WORK TO DO: Can you write out every item below word for word, leaving out the pictures?
** BEGIN DATA SECTION **
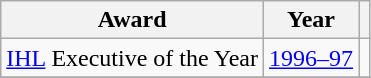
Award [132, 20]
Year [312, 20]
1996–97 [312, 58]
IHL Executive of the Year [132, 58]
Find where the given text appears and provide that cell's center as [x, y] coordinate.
** END DATA SECTION **
FULL RESPONSE:
Award [132, 20]
Year [312, 20]
1996–97 [312, 58]
IHL Executive of the Year [132, 58]
Find where the given text appears and provide that cell's center as [x, y] coordinate.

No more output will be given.